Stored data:
____________________

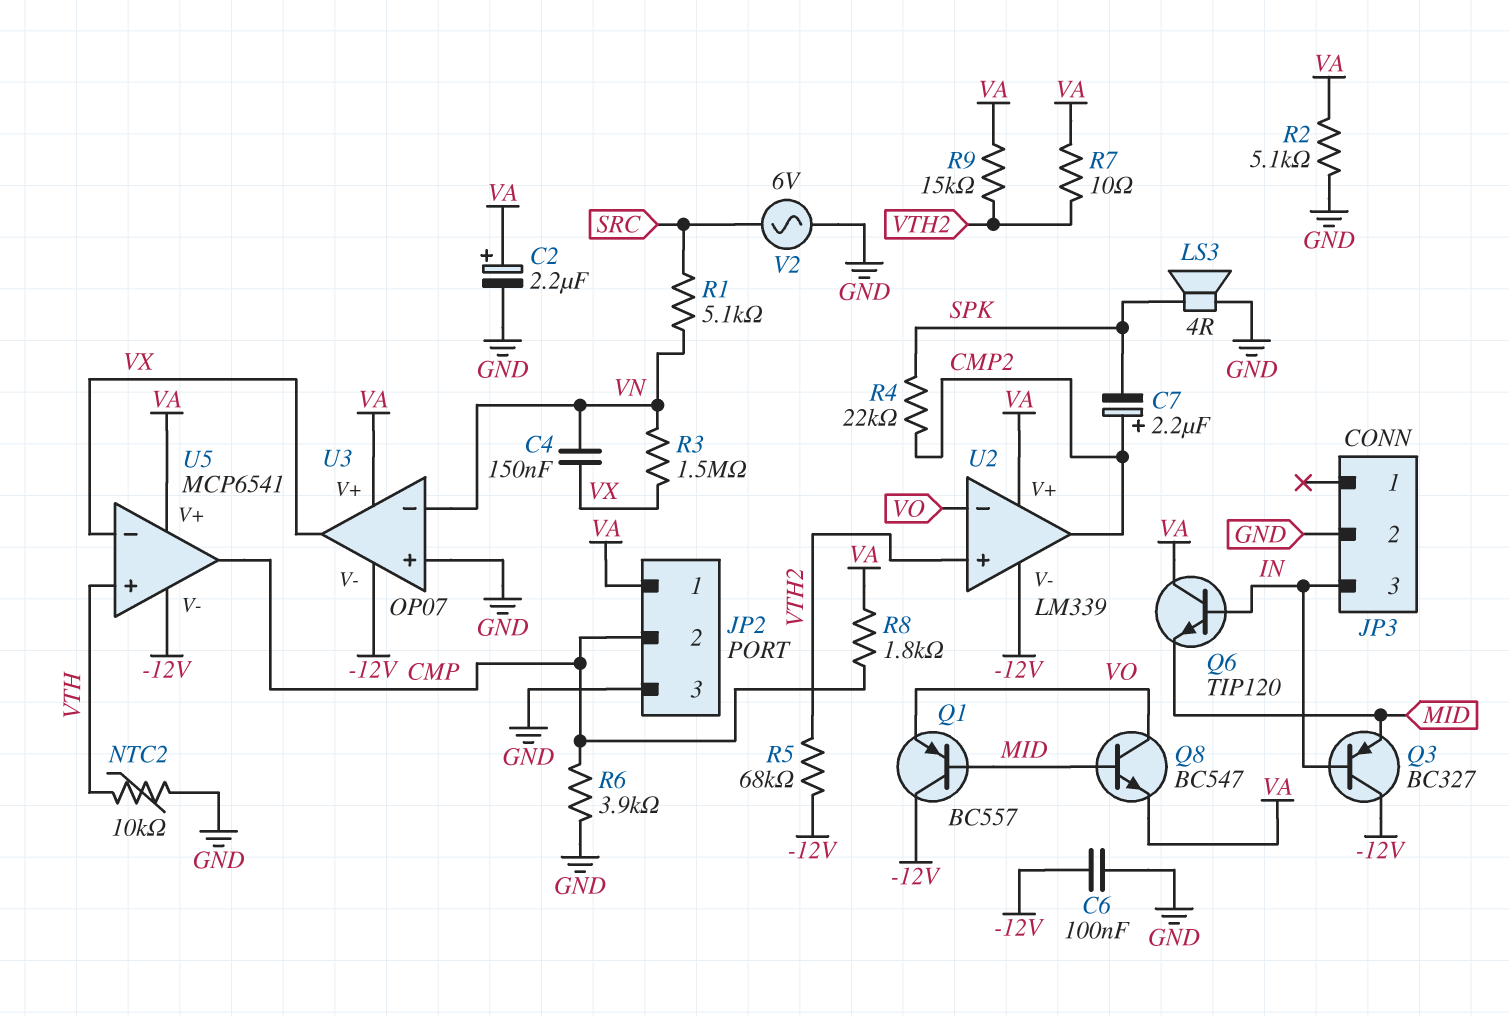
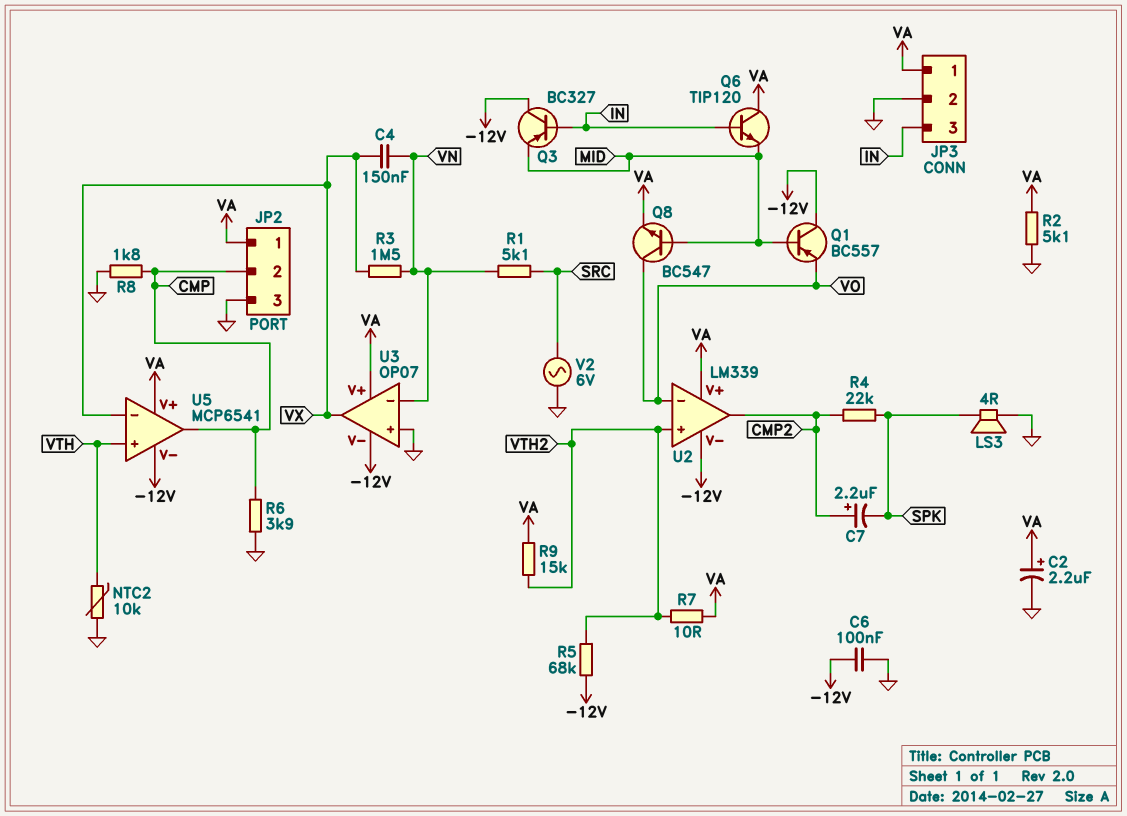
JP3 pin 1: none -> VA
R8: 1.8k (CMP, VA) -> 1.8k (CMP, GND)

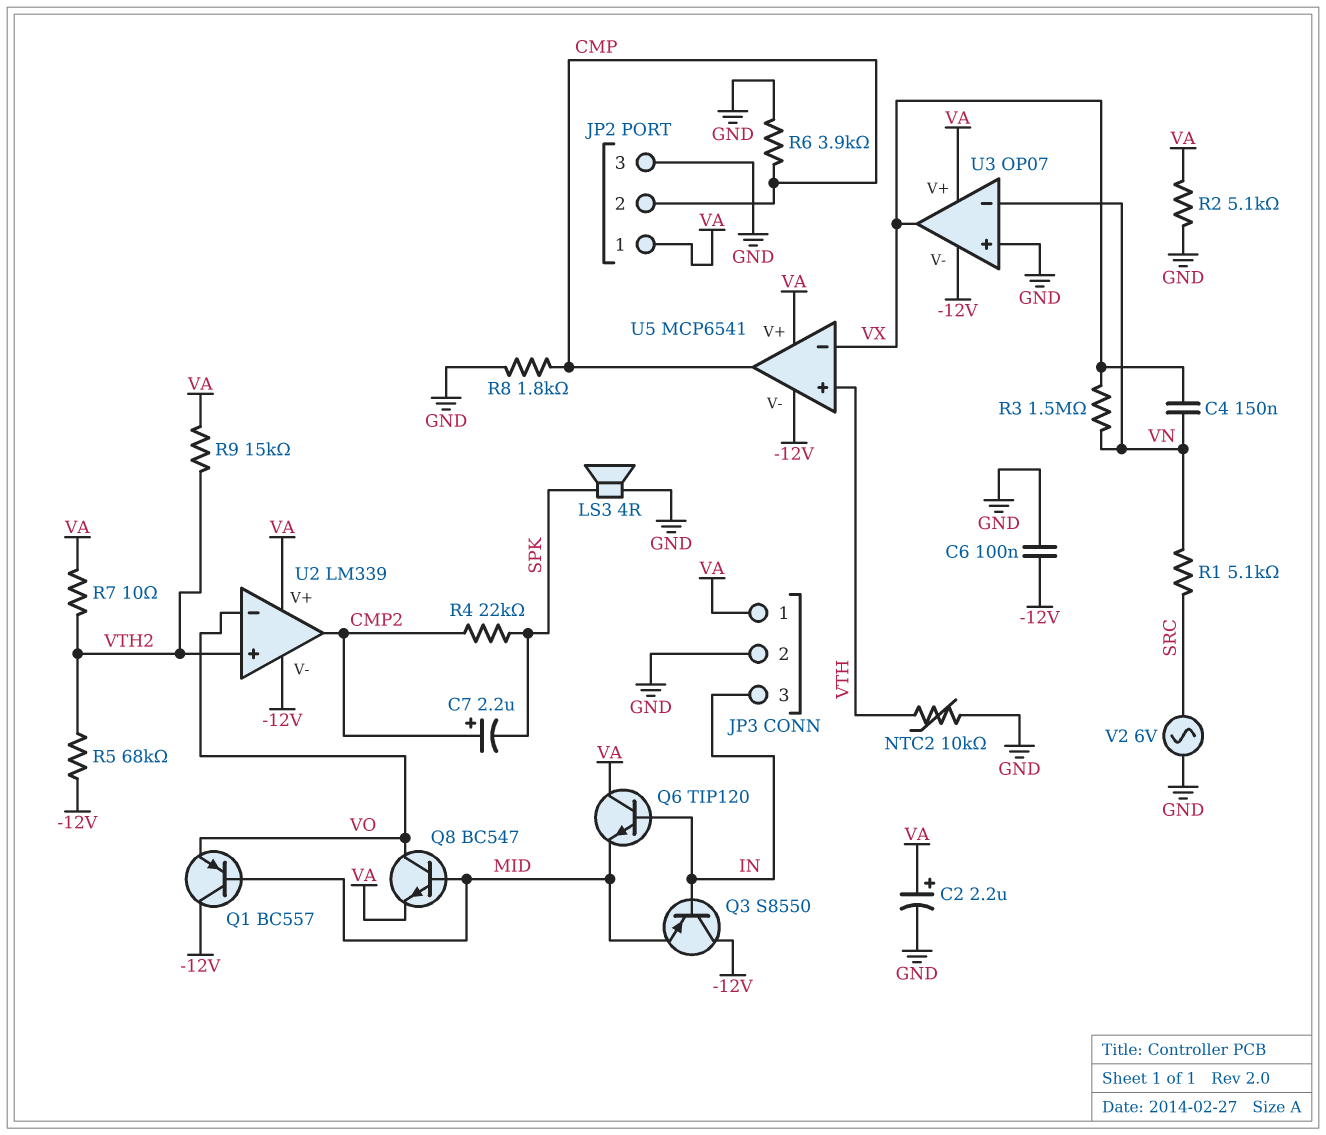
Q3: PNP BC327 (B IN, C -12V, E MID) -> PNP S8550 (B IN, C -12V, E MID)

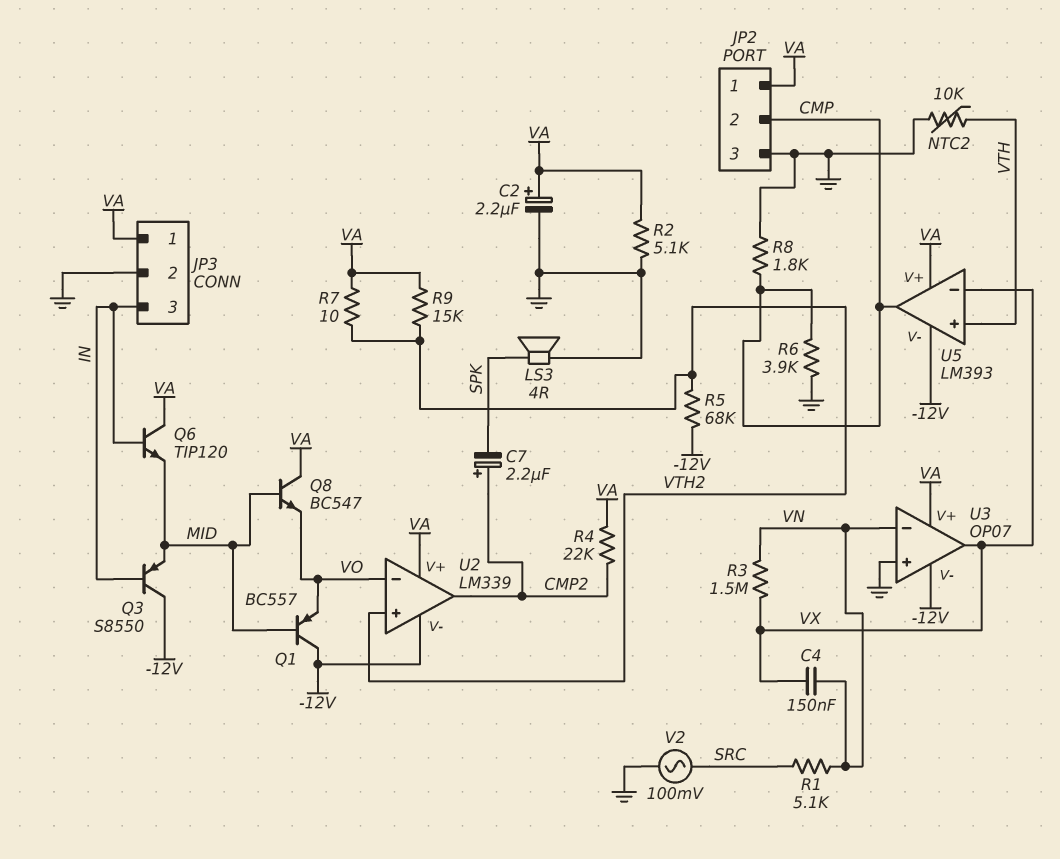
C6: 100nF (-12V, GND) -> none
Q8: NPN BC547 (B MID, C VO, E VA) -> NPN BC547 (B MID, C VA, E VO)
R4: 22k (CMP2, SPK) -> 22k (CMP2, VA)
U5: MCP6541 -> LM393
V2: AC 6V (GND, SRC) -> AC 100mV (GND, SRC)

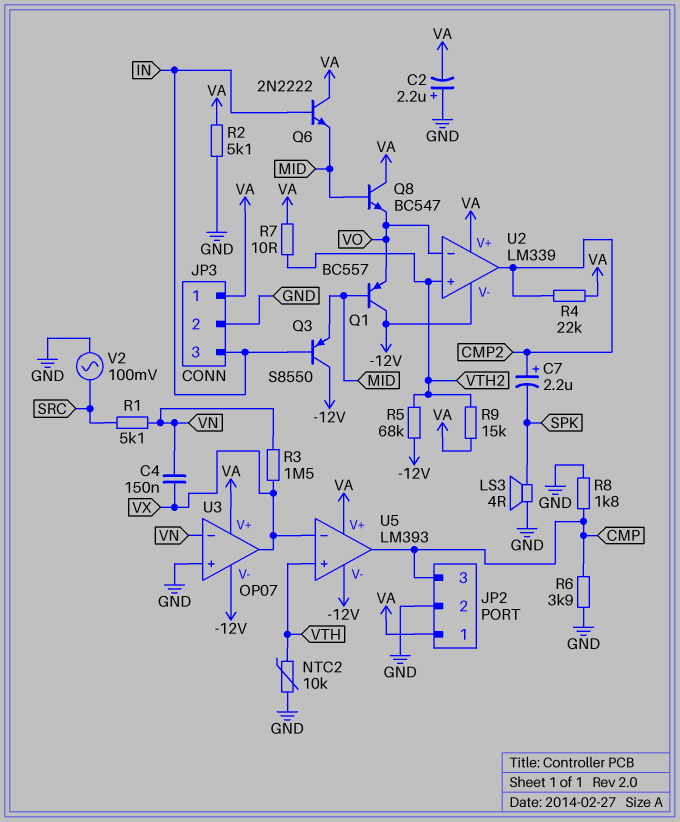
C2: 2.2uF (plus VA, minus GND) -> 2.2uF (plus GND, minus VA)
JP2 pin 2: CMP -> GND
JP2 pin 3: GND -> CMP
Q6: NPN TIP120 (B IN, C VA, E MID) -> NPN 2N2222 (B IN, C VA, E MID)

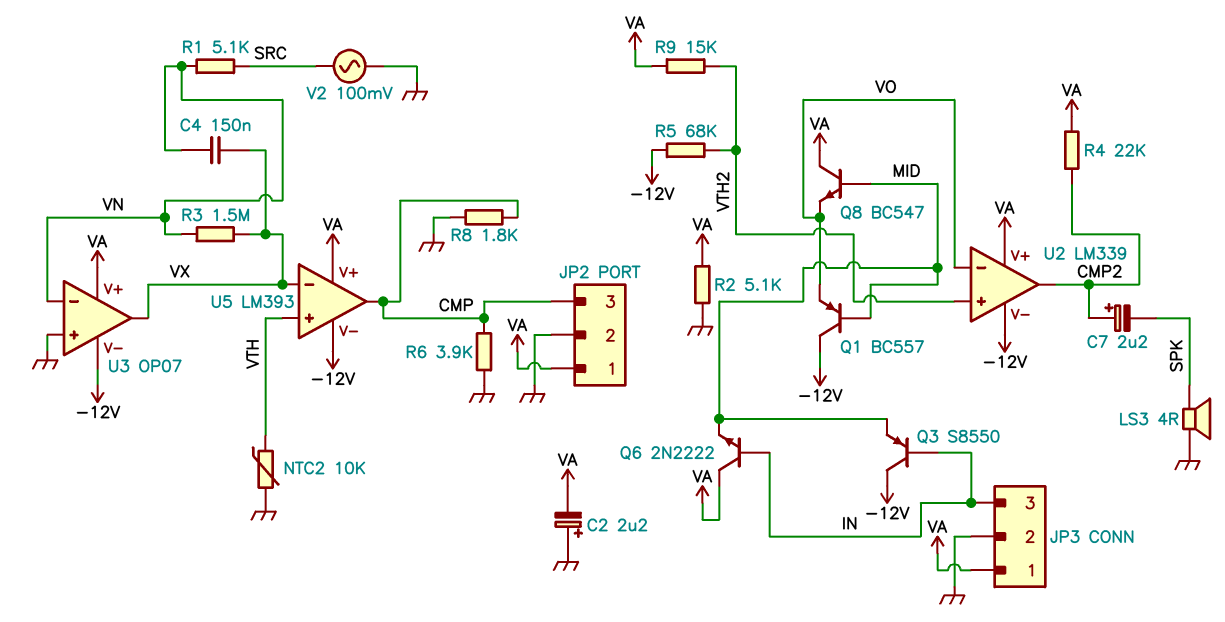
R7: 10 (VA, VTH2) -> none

____________________

### Work request
What is needed here is how many lines of the entries contain "none"; give that number alone.

### Response below
3